START RECORD EXTRACTS

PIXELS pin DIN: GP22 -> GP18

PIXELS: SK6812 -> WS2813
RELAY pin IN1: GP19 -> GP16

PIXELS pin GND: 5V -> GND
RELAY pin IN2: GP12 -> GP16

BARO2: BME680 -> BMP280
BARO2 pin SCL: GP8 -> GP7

END RECORD EXTRACTS
START RECORD EXTRACTS

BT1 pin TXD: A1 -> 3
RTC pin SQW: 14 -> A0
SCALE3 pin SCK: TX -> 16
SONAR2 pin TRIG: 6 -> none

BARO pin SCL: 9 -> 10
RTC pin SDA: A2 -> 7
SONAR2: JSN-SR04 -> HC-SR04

END RECORD EXTRACTS

WHAT TO DO:
From the line containing "RELAY pin IN1: GP19 -> GP16" down to the line containing "BARO2 pin SCL: GP8 -> GP7" in the material above, reproduce every line exactly, including the two end lines.

SOLUTION TO THE EXERCISE:
RELAY pin IN1: GP19 -> GP16

PIXELS pin GND: 5V -> GND
RELAY pin IN2: GP12 -> GP16

BARO2: BME680 -> BMP280
BARO2 pin SCL: GP8 -> GP7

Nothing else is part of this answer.